Every line from the one containing "R8: 22k (SIG19, SIG20) -> 22k (3V3, SIG7)" to the end of the records below, written out word for word, is the whole answer.

[Extracted records Boundary: Start]

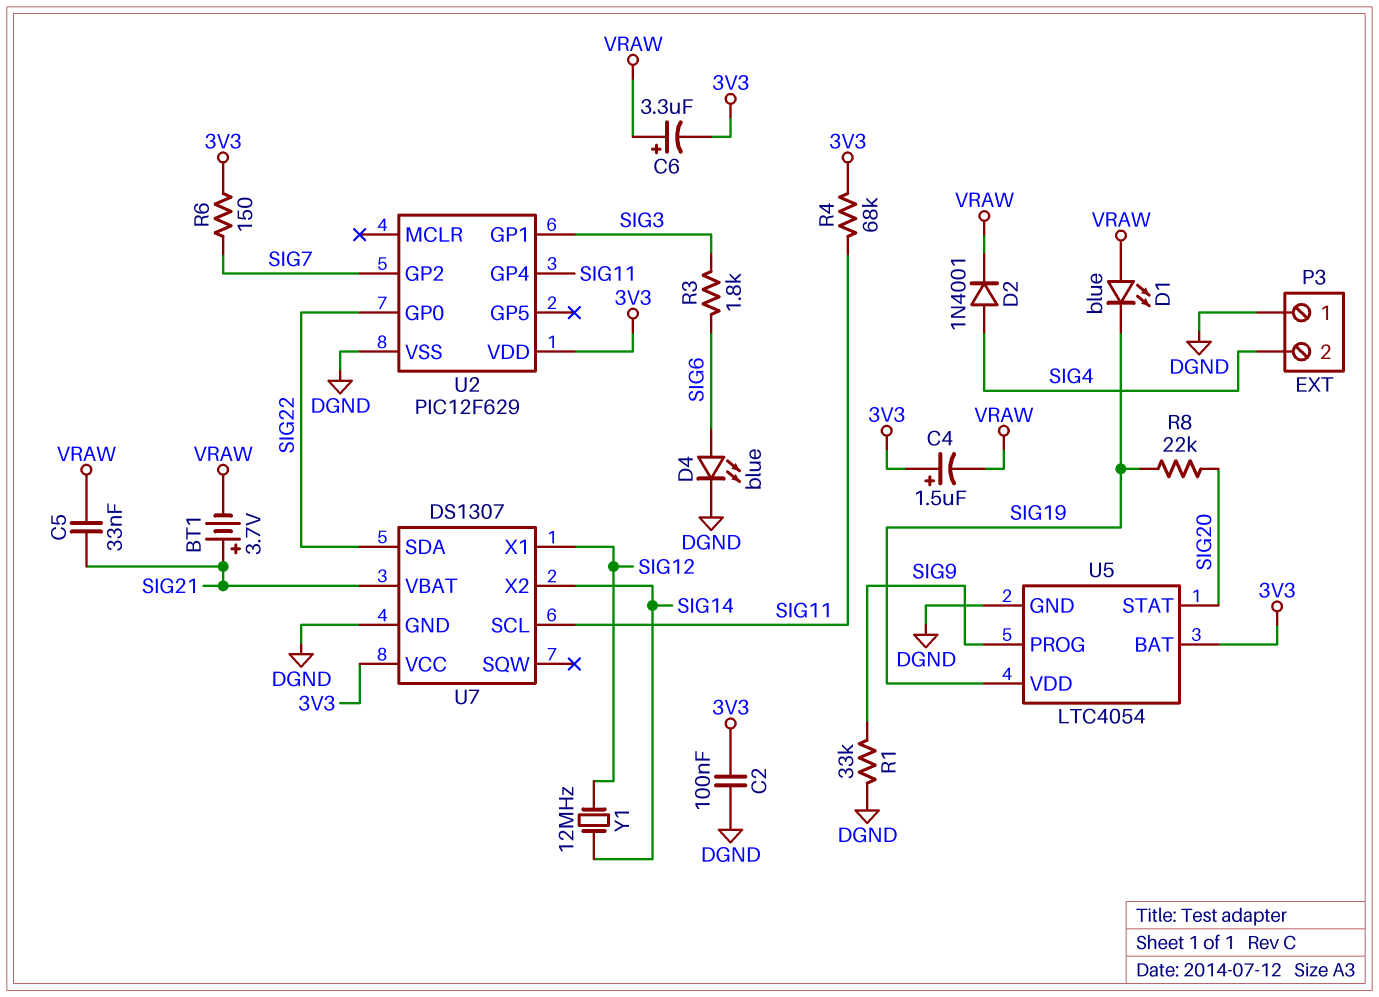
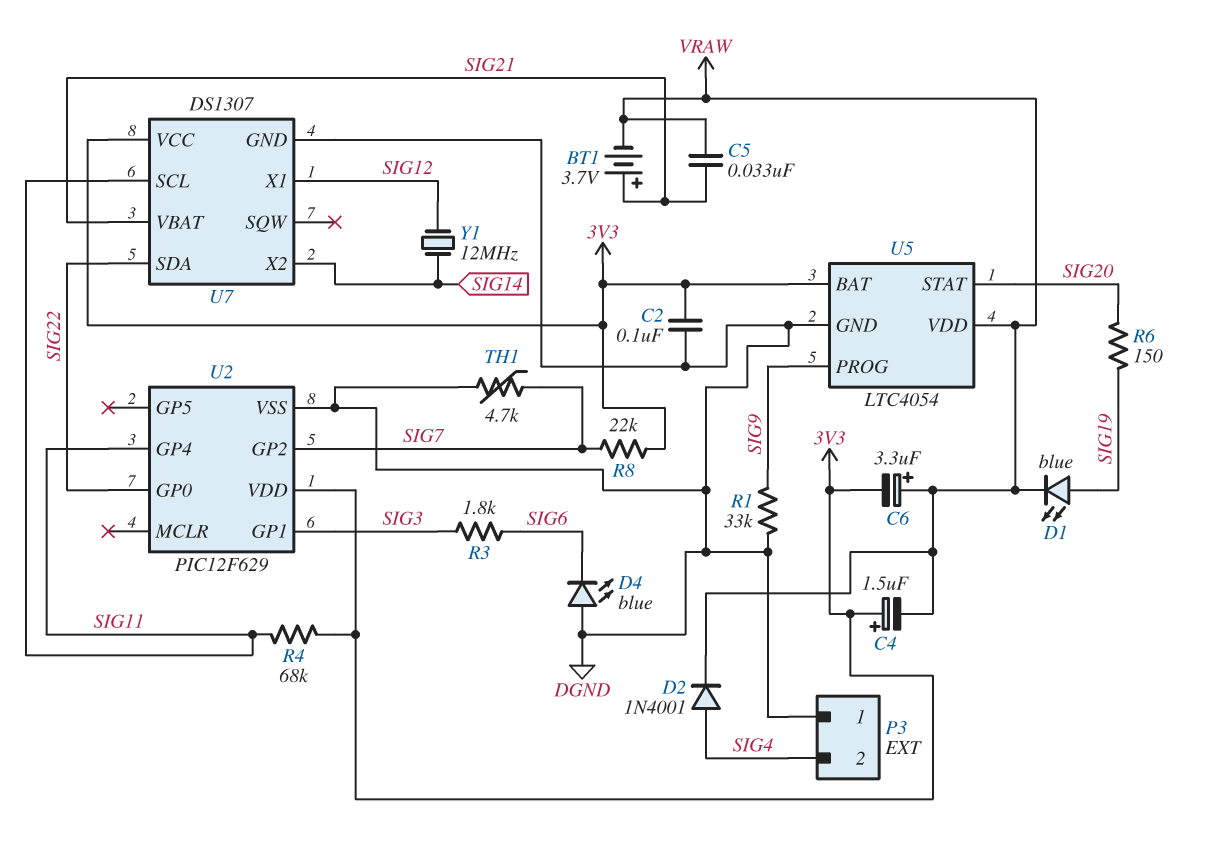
D1: LED blue (A VRAW, K SIG19) -> LED blue (A SIG19, K VRAW)
D4: LED blue (A SIG6, K DGND) -> LED blue (A DGND, K SIG6)
R6: 150 (3V3, SIG7) -> 150 (SIG19, SIG20)
R8: 22k (SIG19, SIG20) -> 22k (3V3, SIG7)
TH1: none -> 4.7k (DGND, SIG7)
U5 pin VDD: SIG19 -> VRAW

[Extracted records Boundary: End]

◆ Your response
R8: 22k (SIG19, SIG20) -> 22k (3V3, SIG7)
TH1: none -> 4.7k (DGND, SIG7)
U5 pin VDD: SIG19 -> VRAW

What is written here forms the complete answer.